**** Information supplied ****

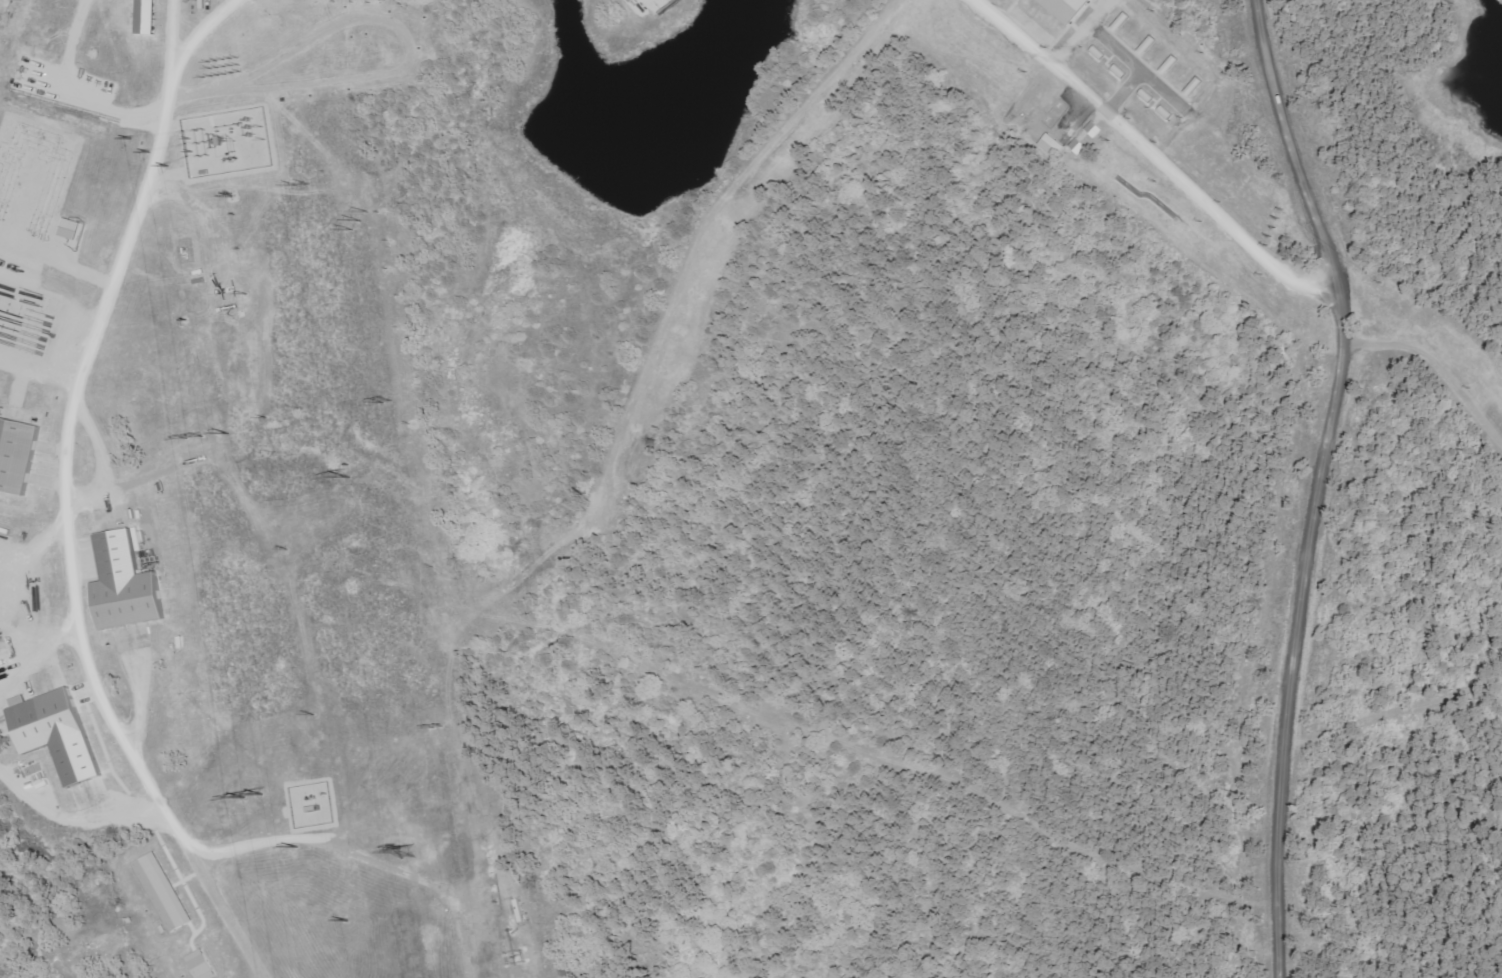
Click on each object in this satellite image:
building: (1067, 8)
road: (170, 35)
power substation: (225, 142)
building: (1055, 145)
building: (1080, 146)
road: (1150, 153)
building: (72, 229)
building: (18, 455)
road: (1321, 483)
road: (61, 494)
building: (129, 584)
building: (60, 733)
building: (165, 892)
building: (203, 965)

****

◆ What to do: The records above need to be restated word for word, with the pictures left out.

◆ Task answer:
Click on each object in this satellite image:
building: (1067, 8)
road: (170, 35)
power substation: (225, 142)
building: (1055, 145)
building: (1080, 146)
road: (1150, 153)
building: (72, 229)
building: (18, 455)
road: (1321, 483)
road: (61, 494)
building: (129, 584)
building: (60, 733)
building: (165, 892)
building: (203, 965)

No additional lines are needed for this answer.